## Collected material
⟨

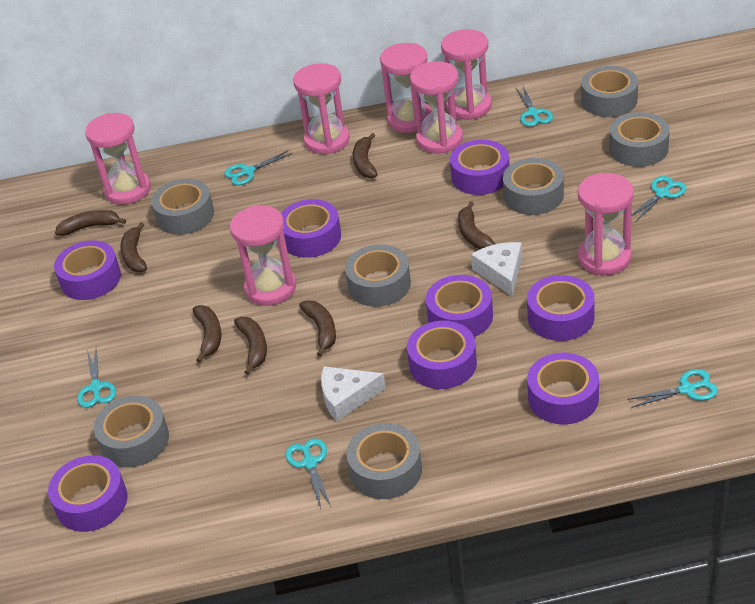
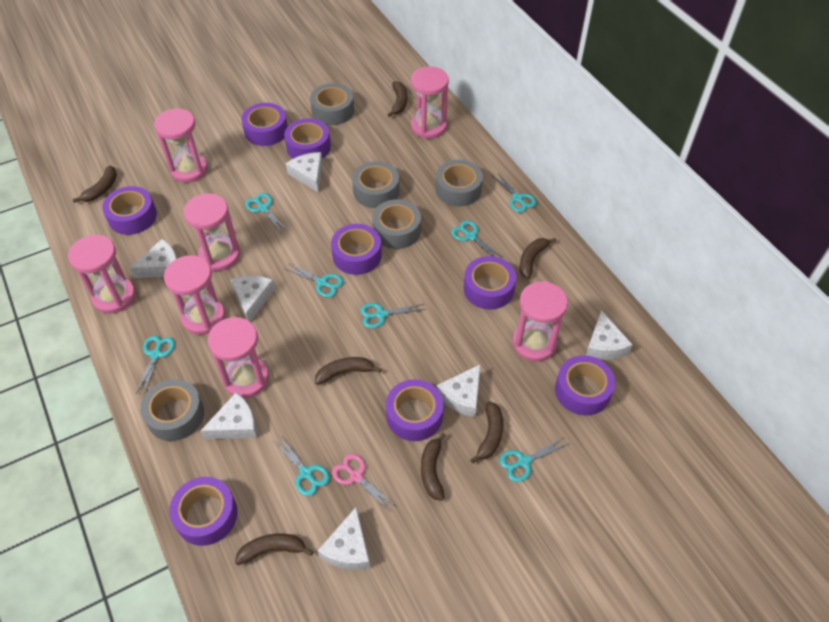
grey tape: 7 -> 5
pink scissors: 0 -> 1
turquoise scissors: 6 -> 8
white cheese: 2 -> 7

⟩

## The problem
All lines from the one containing "pink scissors: 0 -> 1" to the last line above should be reproduced exactly, and no other lines should be given.

## Output for this exercise
pink scissors: 0 -> 1
turquoise scissors: 6 -> 8
white cheese: 2 -> 7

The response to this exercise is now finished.